[REQUIRED WORK] The stretch from the line with "The claw hammer" through the line with "The second view lost the bread" in the records below: write it out exactly, and nothing else.

[DATA UNDER STUDY]
↓
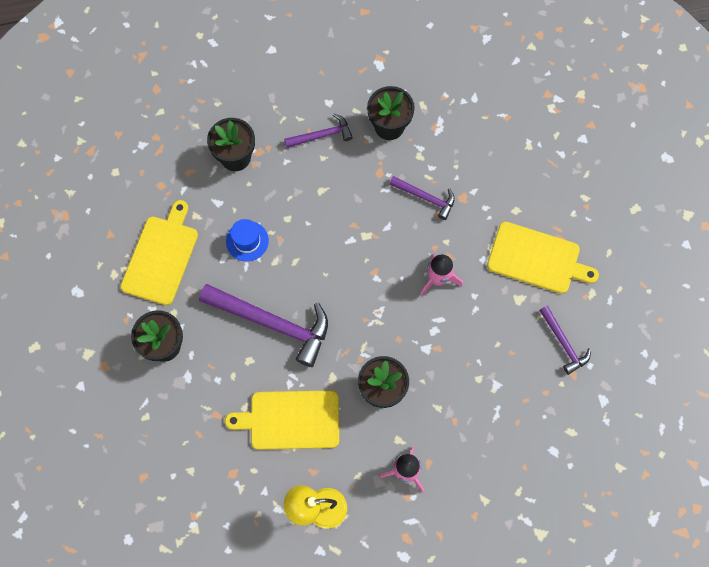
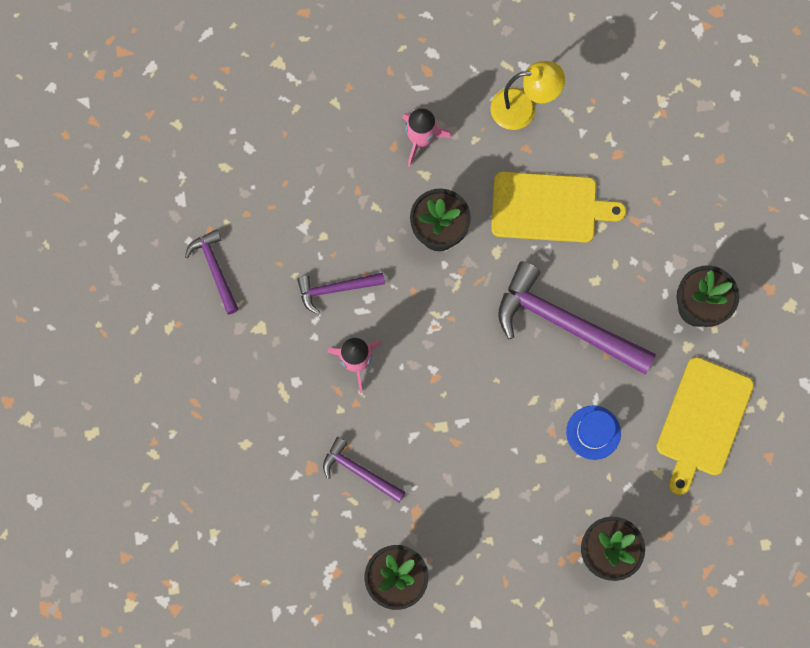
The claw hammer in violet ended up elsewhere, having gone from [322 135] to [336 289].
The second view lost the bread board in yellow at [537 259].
↑
↓
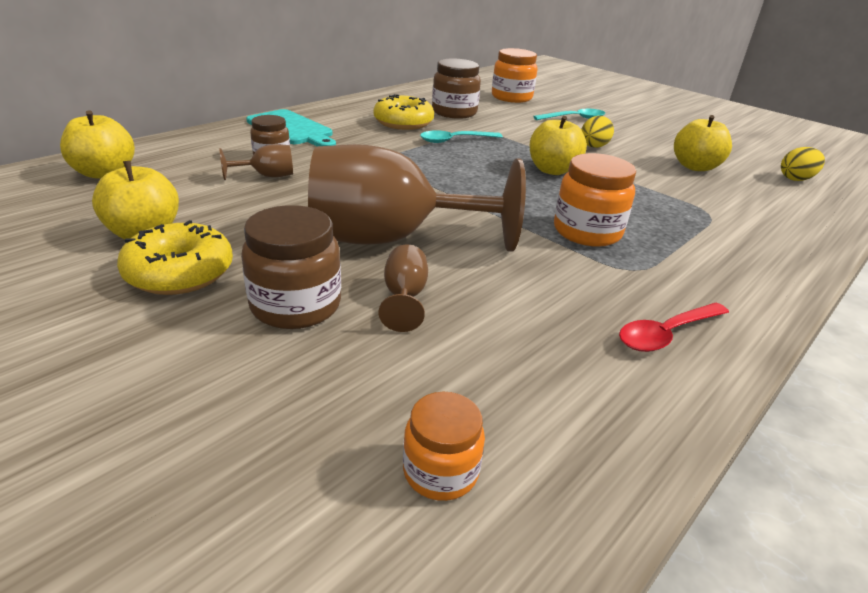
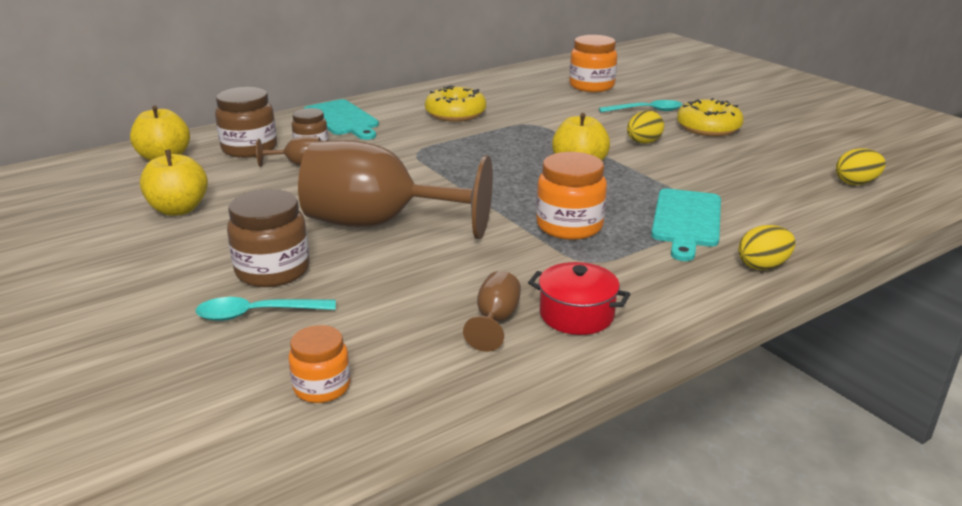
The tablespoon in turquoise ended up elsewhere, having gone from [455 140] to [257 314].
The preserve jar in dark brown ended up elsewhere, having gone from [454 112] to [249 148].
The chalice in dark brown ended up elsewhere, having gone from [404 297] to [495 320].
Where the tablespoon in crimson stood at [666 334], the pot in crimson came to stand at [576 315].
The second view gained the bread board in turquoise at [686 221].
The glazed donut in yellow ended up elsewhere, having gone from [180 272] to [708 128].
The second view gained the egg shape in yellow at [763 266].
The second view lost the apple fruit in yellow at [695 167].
↑
[WRITTEN SOLUTION]
The claw hammer in violet ended up elsewhere, having gone from [322 135] to [336 289].
The second view lost the bread board in yellow at [537 259].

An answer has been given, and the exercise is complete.